(Beginning of SOURCE DATA)
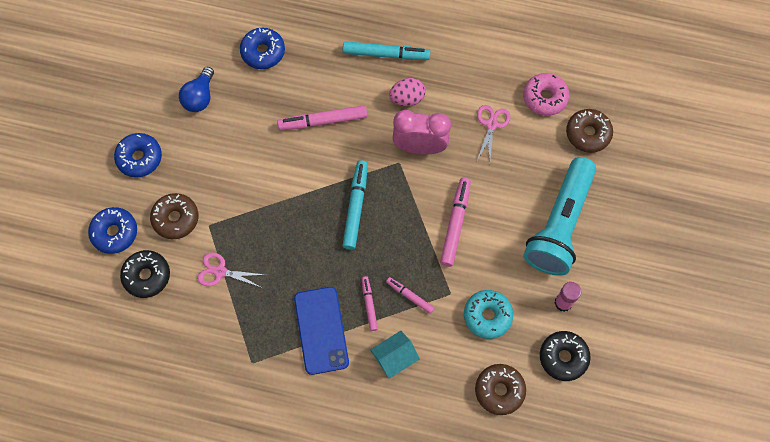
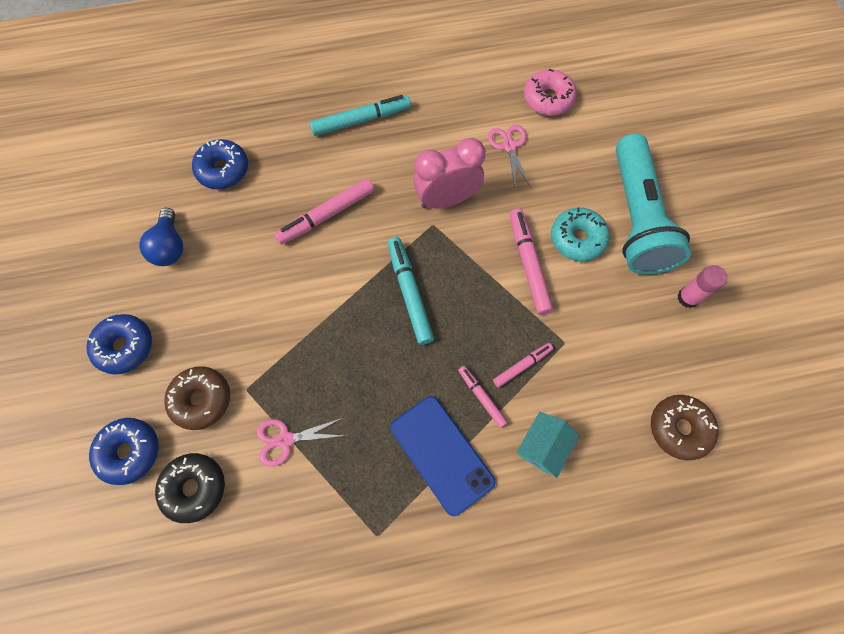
camera: 25 degrees left, 0 degrees up
(407, 98) = (407, 155): pink egg -> none
(410, 296) = (522, 366): pink marker -> pink marker turned 135 degrees clockwise
(487, 316) = (618, 349): turquoise donut -> turquoise donut (577, 239)
(563, 357) = (723, 357): black donut -> none
(588, 134) = (610, 116): brown donut -> none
(End of SOURCE DATA)
TASK BRIEF -
Which lines above hold the string "degrees"? Please copy all of them.

TASK RESPONSE -
camera: 25 degrees left, 0 degrees up
(410, 296) = (522, 366): pink marker -> pink marker turned 135 degrees clockwise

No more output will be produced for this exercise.